- WHAT YOU ARE ASKED TO DO -
Count the lines in the records that contain the string "road", with case significant, and give only that number.

- SOURCE MATERIAL -

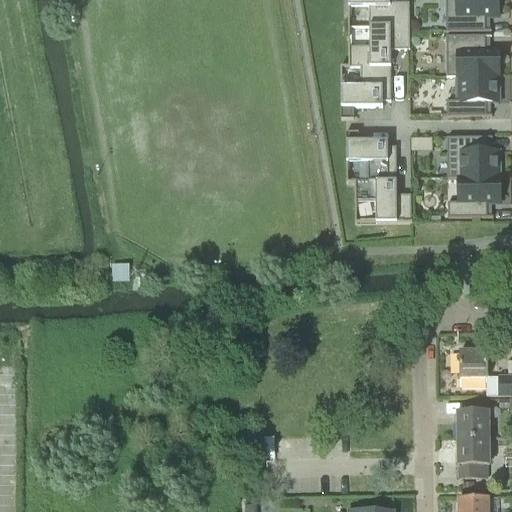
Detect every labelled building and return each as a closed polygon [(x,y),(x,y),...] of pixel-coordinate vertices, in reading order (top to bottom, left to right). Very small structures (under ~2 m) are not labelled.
[(409,6),(399,6),(389,6),(389,0),(347,0),(348,11),(369,11),(369,30),(409,29),(409,6)] [(485,35),(485,20),(497,20),(496,0),(445,0),(446,35),(485,35)] [(361,72),(390,71),(390,54),(409,54),(409,29),(369,30),(369,50),(349,50),(349,72),(361,72)] [(498,79),(497,53),(485,53),(485,38),(445,39),(446,80),(458,80),(458,79),(498,79)] [(390,71),(361,72),(361,90),(340,90),(341,123),(354,123),(353,112),(382,111),(382,105),(390,105),(390,73),(390,71)] [(498,105),(498,79),(458,79),(458,80),(458,104),(446,104),(446,120),(486,119),(486,105),(498,105)] [(358,136),(346,136),(346,166),(367,166),(367,186),(396,186),(396,151),(387,151),(387,145),(358,146),(358,136)] [(499,180),(498,154),(487,154),(486,140),(447,140),(447,182),(459,182),(459,181),(499,180)] [(412,142),(412,153),(422,153),(422,142),(412,142)] [(499,206),(499,180),(459,181),(459,182),(459,205),(447,206),(447,221),(487,221),(487,207),(499,206)] [(355,206),(375,206),(375,227),(411,227),(411,225),(411,199),(396,199),(396,186),(367,186),(355,186),(355,206)] [(128,269),(112,269),(113,283),(128,283),(128,269)] [(459,355),(459,382),(459,391),(486,391),(486,382),(487,382),(487,355),(459,355)] [(511,379),(498,379),(498,400),(511,399),(511,379)] [(457,417),(457,444),(489,443),(489,416),(487,417),(487,407),(471,407),(471,417),(457,417)] [(489,443),(457,444),(457,469),(459,469),(459,482),(487,482),(487,469),(489,469),(489,443)] [(458,503),(457,511),(496,511),(497,502),(458,503)]
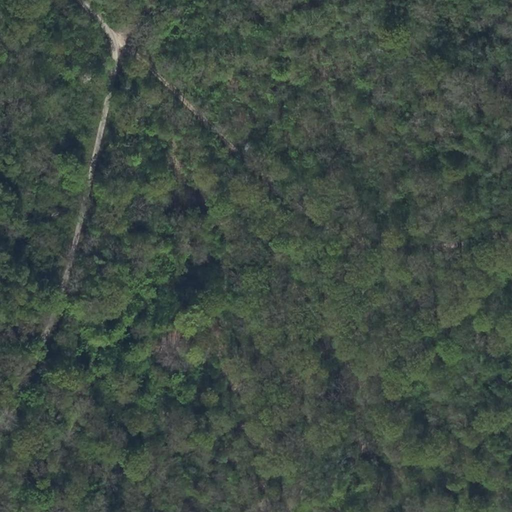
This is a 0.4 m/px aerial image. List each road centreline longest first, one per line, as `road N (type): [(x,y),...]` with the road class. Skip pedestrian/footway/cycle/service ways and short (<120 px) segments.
road 1 (unclassified): [(80,0),(104,23),(113,50),(85,204),(54,313),(0,422)]
road 2 (track): [(104,23),(293,205),(337,230),(409,238)]
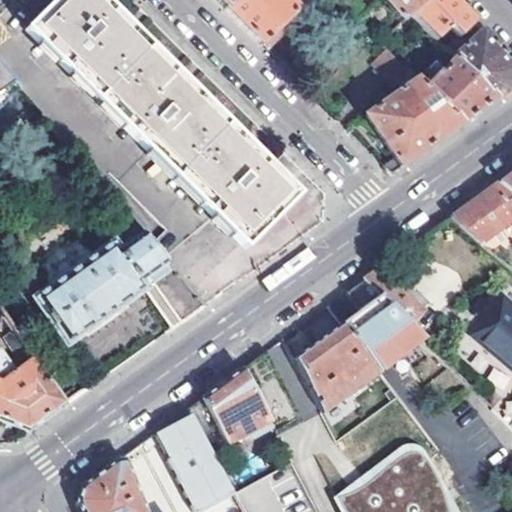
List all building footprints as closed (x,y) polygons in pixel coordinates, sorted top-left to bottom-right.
[(211,218),(221,208),(65,52),(80,36),(75,30),(78,26),(84,32),(96,20),(254,174),(263,165),(288,191),(247,232),(239,225),(229,235),(244,250),(299,196),(98,0),(56,0),(24,33),(211,218)] [(215,0),(225,10),(235,0),(215,0)] [(286,0),(235,0),(225,10),(267,52),(303,16),(286,0)] [(379,0),(401,22),(410,14),(425,0),(379,0)] [(450,0),(425,0),(410,14),(436,41),(437,40),(449,28),(459,38),(473,25),(450,0)] [(254,174),(96,20),(84,32),(78,26),(75,30),(80,36),(65,52),(221,208),(211,218),(229,235),(239,225),(247,232),(288,191),(263,165),(254,174)] [(453,58),(455,60),(496,101),(511,90),(511,66),(473,25),(459,38),(457,39),(465,47),(453,58)] [(420,85),(461,126),(467,122),(496,101),(455,60),(429,85),(426,81),(420,85)] [(0,134),(34,111),(0,70),(0,134)] [(393,160),(382,168),(390,176),(461,126),(420,85),(416,80),(364,118),(393,160)] [(511,171),(495,184),(511,198),(511,171)] [(449,218),(481,245),(511,220),(511,198),(495,184),(454,215),(449,218)] [(204,306),(135,227),(96,255),(89,247),(82,245),(76,238),(36,266),(42,274),(41,280),(47,288),(31,300),(64,347),(143,292),(151,286),(178,324),(204,306)] [(378,269),(364,280),(407,326),(429,304),(403,277),(394,285),(378,269)] [(419,339),(407,326),(364,280),(345,294),(359,312),(355,314),(340,325),(377,374),(419,339)] [(511,291),(503,284),(461,331),(511,374),(511,291)] [(172,329),(178,324),(151,286),(143,292),(170,330),(172,329)] [(0,319),(0,422),(27,433),(66,406),(29,355),(13,366),(0,347),(0,340),(11,333),(0,318),(0,319)] [(377,374),(340,325),(291,360),(320,415),(377,374)] [(215,389),(187,409),(202,438),(216,431),(221,440),(225,447),(246,434),(249,439),(253,439),(270,429),(240,370),(215,389)] [(202,438),(187,409),(164,426),(181,457),(206,445),(202,438)] [(216,431),(202,438),(206,445),(207,448),(221,440),(216,431)] [(210,456),(207,450),(201,453),(204,460),(210,456)] [(349,495),(336,499),(342,511),(444,511),(439,495),(435,483),(427,467),(417,457),(408,455),(399,458),(389,466),(374,478),(360,489),(349,495)] [(142,511),(120,458),(93,478),(79,489),(75,505),(77,511),(142,511)] [(313,511),(289,467),(233,497),(241,511),(313,511)]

- RESPONSE FOR THIS EXERCISE -
3